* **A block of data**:
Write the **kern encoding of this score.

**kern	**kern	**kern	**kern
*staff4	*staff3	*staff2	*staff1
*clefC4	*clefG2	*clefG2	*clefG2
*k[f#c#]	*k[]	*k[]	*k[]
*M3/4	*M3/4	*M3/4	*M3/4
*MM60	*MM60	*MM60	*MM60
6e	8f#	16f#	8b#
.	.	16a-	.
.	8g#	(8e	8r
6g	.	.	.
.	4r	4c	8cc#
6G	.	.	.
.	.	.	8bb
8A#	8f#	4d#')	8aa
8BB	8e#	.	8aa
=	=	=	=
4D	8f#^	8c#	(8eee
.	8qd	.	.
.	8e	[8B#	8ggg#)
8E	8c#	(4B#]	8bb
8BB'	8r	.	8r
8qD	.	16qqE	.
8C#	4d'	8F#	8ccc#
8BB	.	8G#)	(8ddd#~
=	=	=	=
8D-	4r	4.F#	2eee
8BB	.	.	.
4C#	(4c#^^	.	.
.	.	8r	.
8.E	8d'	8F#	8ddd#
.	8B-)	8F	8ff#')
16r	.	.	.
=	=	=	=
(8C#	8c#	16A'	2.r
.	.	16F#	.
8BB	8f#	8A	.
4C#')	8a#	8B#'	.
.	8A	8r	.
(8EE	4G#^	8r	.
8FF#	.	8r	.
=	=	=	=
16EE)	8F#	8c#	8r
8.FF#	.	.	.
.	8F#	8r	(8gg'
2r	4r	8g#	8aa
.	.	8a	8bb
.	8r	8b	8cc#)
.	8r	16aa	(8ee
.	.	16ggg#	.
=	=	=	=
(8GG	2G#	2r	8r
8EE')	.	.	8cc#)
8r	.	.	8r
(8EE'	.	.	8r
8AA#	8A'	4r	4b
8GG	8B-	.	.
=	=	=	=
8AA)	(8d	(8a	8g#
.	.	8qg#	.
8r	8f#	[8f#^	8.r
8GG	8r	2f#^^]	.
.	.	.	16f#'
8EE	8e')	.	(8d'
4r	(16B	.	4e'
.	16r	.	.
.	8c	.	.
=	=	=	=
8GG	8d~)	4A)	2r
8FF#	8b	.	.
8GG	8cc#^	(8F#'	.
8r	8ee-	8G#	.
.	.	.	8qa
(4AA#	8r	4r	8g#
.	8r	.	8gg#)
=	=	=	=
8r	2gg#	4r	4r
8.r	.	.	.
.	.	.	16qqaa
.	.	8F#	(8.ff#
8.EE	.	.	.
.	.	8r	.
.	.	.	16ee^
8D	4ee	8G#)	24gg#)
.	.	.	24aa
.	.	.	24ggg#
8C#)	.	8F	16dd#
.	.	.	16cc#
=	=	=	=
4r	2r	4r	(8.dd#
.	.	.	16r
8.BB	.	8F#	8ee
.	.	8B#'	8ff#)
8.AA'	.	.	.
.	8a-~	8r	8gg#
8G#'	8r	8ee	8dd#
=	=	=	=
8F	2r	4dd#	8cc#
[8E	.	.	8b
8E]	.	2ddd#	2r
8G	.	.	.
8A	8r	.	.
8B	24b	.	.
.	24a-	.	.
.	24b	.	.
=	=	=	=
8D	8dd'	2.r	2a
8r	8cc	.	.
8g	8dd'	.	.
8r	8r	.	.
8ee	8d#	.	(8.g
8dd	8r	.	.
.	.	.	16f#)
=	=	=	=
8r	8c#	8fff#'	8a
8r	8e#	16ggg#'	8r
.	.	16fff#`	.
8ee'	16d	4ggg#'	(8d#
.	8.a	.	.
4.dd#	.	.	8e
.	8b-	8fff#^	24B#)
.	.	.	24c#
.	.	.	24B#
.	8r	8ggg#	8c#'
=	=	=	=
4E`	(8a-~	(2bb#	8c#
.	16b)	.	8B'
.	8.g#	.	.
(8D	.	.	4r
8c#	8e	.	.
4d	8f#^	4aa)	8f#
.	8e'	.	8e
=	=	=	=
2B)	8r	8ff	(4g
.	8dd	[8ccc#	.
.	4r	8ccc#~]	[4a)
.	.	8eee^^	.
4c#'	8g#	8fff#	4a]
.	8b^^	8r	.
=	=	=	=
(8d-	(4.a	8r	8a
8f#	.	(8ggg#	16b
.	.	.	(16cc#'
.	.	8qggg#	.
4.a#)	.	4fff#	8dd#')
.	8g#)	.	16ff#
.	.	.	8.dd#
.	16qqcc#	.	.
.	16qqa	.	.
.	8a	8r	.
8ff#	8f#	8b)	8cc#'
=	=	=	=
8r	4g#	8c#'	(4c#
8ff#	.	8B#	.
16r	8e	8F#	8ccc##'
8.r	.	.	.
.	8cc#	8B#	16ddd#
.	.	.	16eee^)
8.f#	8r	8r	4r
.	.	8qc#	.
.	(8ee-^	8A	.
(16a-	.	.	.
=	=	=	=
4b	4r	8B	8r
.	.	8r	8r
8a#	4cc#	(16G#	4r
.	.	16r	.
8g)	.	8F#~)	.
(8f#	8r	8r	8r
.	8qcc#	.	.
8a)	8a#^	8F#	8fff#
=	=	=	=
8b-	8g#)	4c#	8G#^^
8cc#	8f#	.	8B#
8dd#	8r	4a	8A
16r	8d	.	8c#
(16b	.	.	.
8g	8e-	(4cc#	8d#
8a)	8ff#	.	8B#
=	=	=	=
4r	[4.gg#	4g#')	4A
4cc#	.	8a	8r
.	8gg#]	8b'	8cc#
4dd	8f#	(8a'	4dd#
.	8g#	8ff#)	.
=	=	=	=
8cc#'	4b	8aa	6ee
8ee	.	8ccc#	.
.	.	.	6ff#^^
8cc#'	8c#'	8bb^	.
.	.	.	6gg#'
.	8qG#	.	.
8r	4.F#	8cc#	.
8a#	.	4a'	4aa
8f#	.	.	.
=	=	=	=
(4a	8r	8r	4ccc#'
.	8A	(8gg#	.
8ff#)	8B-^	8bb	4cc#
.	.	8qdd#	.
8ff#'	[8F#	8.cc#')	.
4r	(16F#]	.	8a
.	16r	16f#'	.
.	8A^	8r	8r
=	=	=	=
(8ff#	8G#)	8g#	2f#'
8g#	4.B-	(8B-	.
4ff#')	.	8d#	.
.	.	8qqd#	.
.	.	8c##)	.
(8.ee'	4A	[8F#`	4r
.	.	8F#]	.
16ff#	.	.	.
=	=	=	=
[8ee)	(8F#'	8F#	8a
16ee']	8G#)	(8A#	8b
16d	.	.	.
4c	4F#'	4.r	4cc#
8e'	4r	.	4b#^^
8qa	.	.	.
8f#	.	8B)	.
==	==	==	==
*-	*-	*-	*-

* **Task goal**:
Find every line in the block of data above that contains the string "kern", matching uppercase and lowercase exactly, and copy each of those lines.

* **Exercise answer**:
Write the **kern encoding of this score.
**kern	**kern	**kern	**kern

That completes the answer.